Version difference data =
* * * *
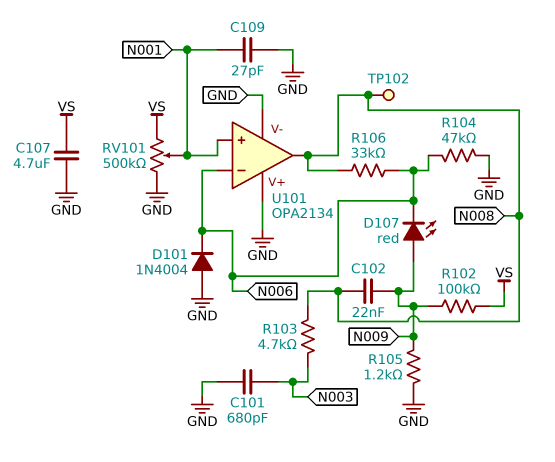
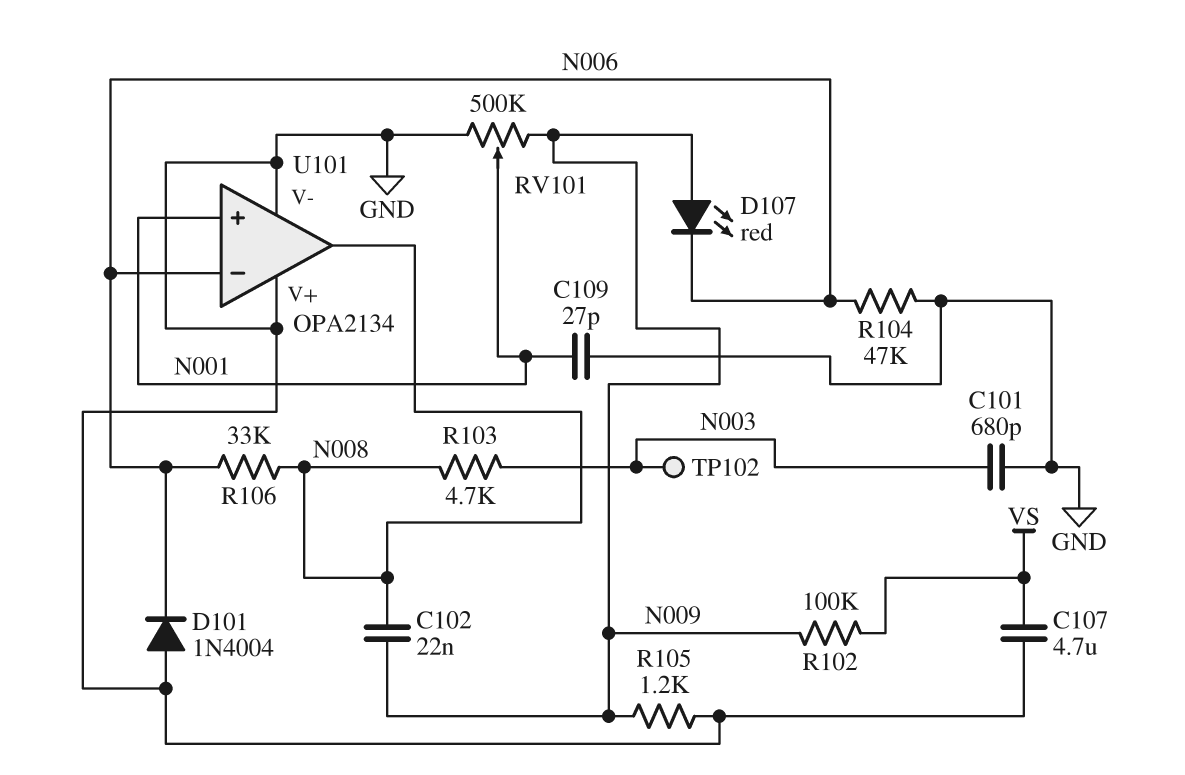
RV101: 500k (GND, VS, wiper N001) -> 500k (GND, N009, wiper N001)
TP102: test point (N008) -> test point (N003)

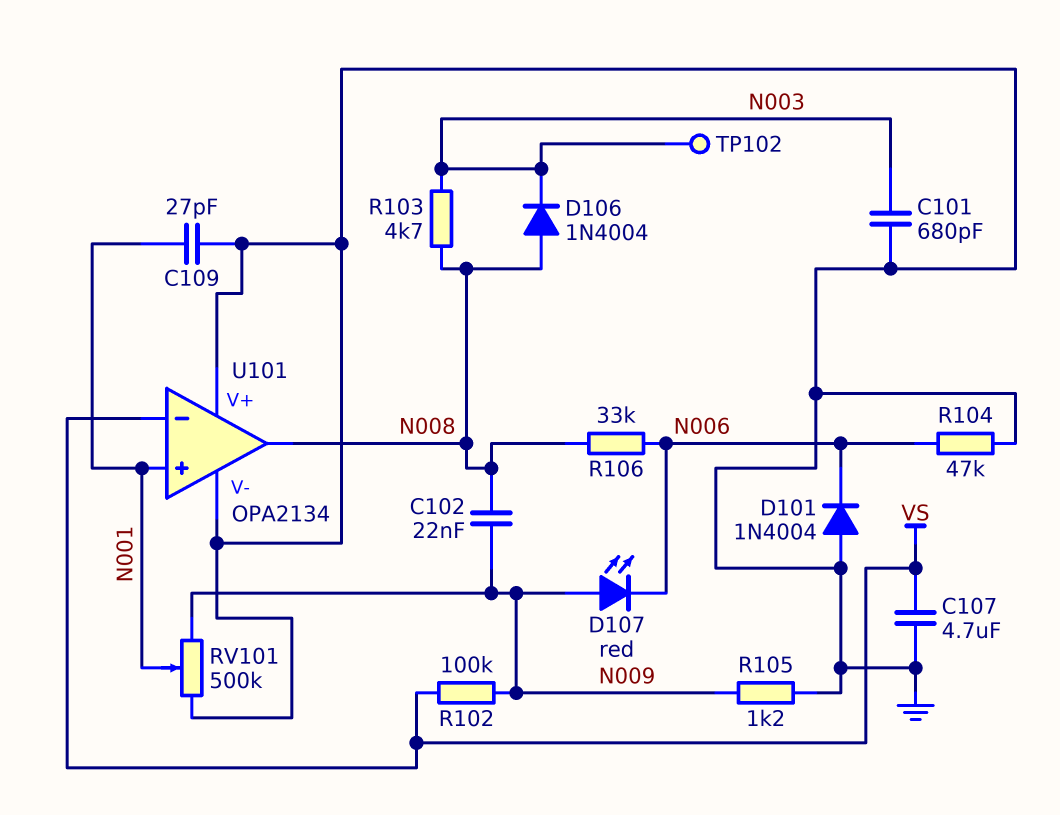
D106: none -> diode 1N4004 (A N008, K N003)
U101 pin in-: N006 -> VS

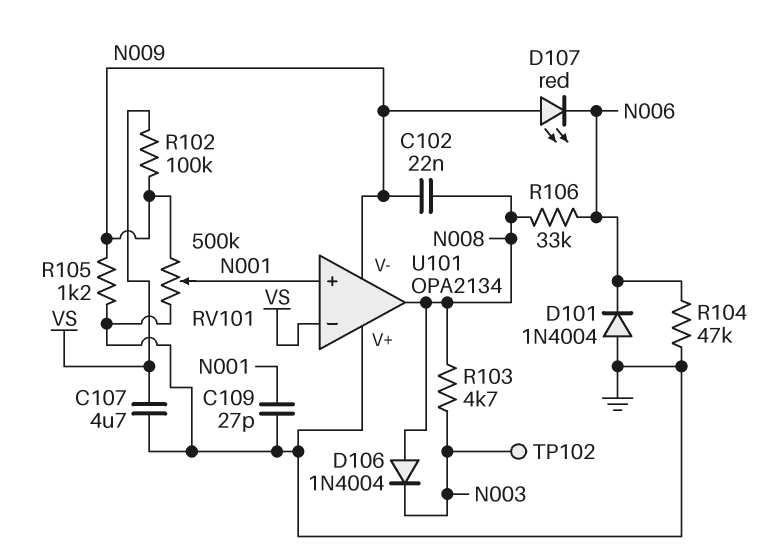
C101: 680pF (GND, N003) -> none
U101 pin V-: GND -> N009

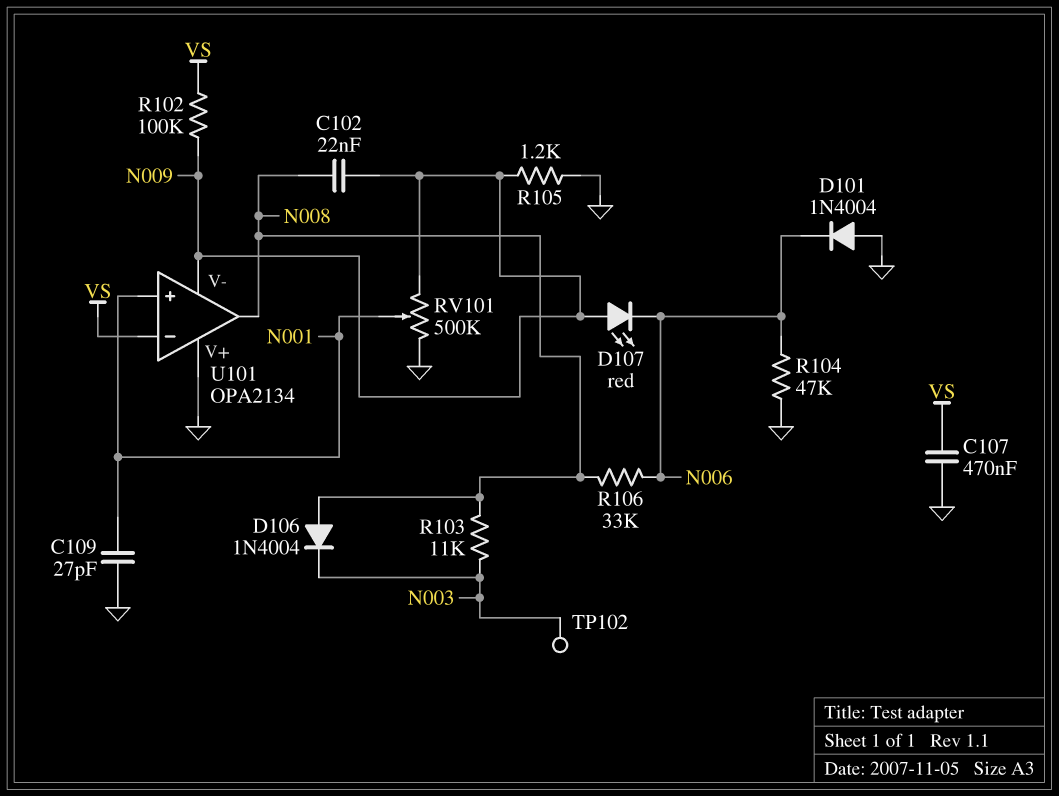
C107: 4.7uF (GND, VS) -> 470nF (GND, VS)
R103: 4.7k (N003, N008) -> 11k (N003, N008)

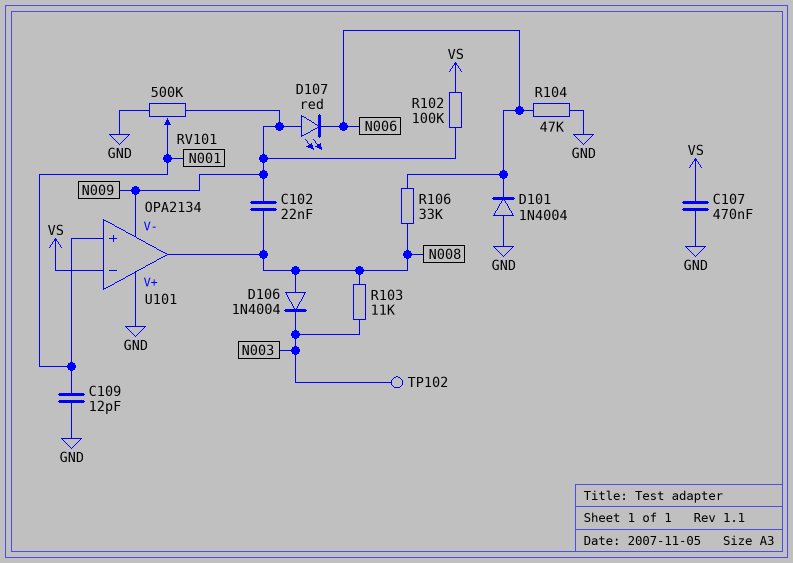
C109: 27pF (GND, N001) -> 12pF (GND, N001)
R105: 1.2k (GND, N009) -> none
* * * *
ABOUT THIS TASK = Answer with the number alone after tallying the lines of the entries above that contain the word "none".

RESULT BELOW = 3